***** Given information

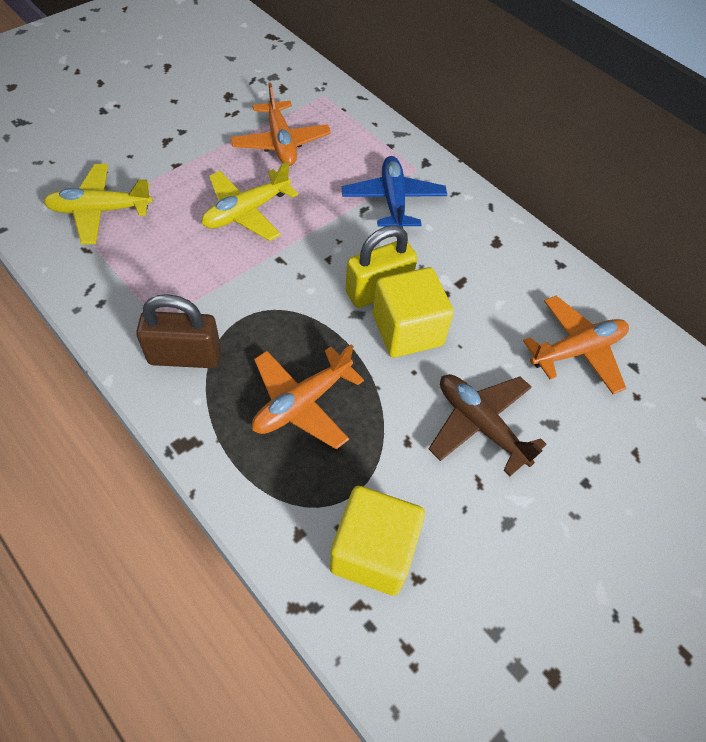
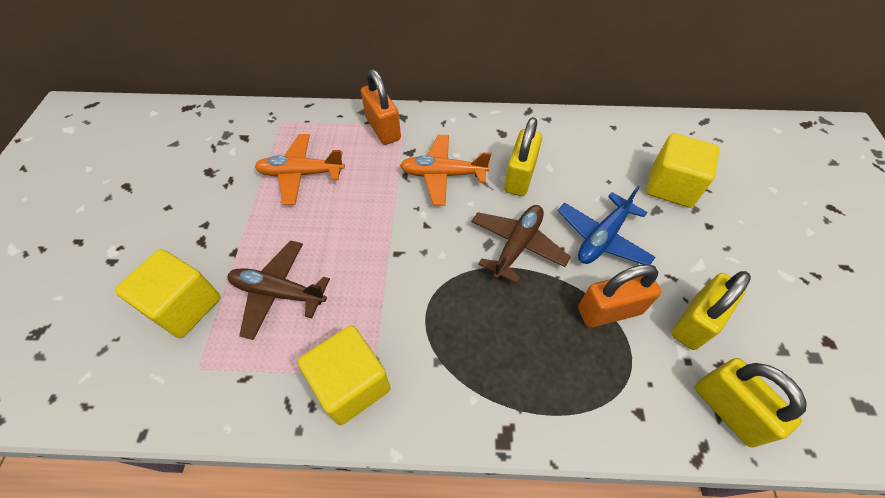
brown padlock: [136,294,221,368] = 1 -> none = 0
brown plane: [429,374,547,477] = 1 -> [228,241,330,340] [471,205,571,284] = 2
orange padlock: none = 0 -> [361,69,401,145] [578,264,661,328] = 2
orange plane: [230,83,331,166] [252,344,364,449] [523,295,629,394] = 3 -> [255,134,345,205] [400,135,491,206] = 2
yellow cube: [330,486,425,596] [373,267,454,357] = 2 -> [115,249,221,338] [298,325,391,425] [646,133,720,208] = 3
yellow padlock: [345,225,417,308] = 1 -> [504,117,542,196] [671,271,751,350] [695,358,807,447] = 3
yellow plane: [43,164,153,244] [202,161,298,241] = 2 -> none = 0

**********

**The task**
The answer must consist of the lines from the one with "yellow cube: [330,486,425,596]" through the final line of the entries above, exactly as they are, and nothing else.

**Response to the exercise**
yellow cube: [330,486,425,596] [373,267,454,357] = 2 -> [115,249,221,338] [298,325,391,425] [646,133,720,208] = 3
yellow padlock: [345,225,417,308] = 1 -> [504,117,542,196] [671,271,751,350] [695,358,807,447] = 3
yellow plane: [43,164,153,244] [202,161,298,241] = 2 -> none = 0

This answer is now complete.